%%

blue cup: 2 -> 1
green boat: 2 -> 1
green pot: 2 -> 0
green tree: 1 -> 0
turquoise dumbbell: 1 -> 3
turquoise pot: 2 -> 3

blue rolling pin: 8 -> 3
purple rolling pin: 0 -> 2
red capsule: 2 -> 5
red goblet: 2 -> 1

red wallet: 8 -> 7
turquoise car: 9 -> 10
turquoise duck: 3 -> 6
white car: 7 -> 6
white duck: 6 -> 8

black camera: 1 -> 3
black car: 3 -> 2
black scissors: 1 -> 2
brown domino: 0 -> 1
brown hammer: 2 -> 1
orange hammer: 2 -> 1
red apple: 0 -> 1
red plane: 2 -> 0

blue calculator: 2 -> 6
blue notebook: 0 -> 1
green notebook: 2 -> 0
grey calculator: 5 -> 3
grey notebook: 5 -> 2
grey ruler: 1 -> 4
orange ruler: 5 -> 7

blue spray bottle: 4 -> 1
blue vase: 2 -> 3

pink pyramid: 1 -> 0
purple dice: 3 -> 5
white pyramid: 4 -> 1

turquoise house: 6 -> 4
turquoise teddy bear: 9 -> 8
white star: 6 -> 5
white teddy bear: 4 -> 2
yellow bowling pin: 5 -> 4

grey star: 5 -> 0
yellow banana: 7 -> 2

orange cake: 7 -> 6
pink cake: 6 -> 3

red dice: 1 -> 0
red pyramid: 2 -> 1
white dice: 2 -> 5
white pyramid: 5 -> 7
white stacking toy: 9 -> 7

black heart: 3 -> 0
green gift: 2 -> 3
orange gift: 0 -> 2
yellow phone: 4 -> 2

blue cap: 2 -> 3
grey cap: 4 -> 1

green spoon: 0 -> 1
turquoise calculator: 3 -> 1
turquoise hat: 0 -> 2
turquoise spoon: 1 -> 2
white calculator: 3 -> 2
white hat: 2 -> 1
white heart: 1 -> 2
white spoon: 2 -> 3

%%

WHAT YOU NEED TO DO = Set every record down again exactly as written.

WRITTEN REPLY =
blue cup: 2 -> 1
green boat: 2 -> 1
green pot: 2 -> 0
green tree: 1 -> 0
turquoise dumbbell: 1 -> 3
turquoise pot: 2 -> 3

blue rolling pin: 8 -> 3
purple rolling pin: 0 -> 2
red capsule: 2 -> 5
red goblet: 2 -> 1

red wallet: 8 -> 7
turquoise car: 9 -> 10
turquoise duck: 3 -> 6
white car: 7 -> 6
white duck: 6 -> 8

black camera: 1 -> 3
black car: 3 -> 2
black scissors: 1 -> 2
brown domino: 0 -> 1
brown hammer: 2 -> 1
orange hammer: 2 -> 1
red apple: 0 -> 1
red plane: 2 -> 0

blue calculator: 2 -> 6
blue notebook: 0 -> 1
green notebook: 2 -> 0
grey calculator: 5 -> 3
grey notebook: 5 -> 2
grey ruler: 1 -> 4
orange ruler: 5 -> 7

blue spray bottle: 4 -> 1
blue vase: 2 -> 3

pink pyramid: 1 -> 0
purple dice: 3 -> 5
white pyramid: 4 -> 1

turquoise house: 6 -> 4
turquoise teddy bear: 9 -> 8
white star: 6 -> 5
white teddy bear: 4 -> 2
yellow bowling pin: 5 -> 4

grey star: 5 -> 0
yellow banana: 7 -> 2

orange cake: 7 -> 6
pink cake: 6 -> 3

red dice: 1 -> 0
red pyramid: 2 -> 1
white dice: 2 -> 5
white pyramid: 5 -> 7
white stacking toy: 9 -> 7

black heart: 3 -> 0
green gift: 2 -> 3
orange gift: 0 -> 2
yellow phone: 4 -> 2

blue cap: 2 -> 3
grey cap: 4 -> 1

green spoon: 0 -> 1
turquoise calculator: 3 -> 1
turquoise hat: 0 -> 2
turquoise spoon: 1 -> 2
white calculator: 3 -> 2
white hat: 2 -> 1
white heart: 1 -> 2
white spoon: 2 -> 3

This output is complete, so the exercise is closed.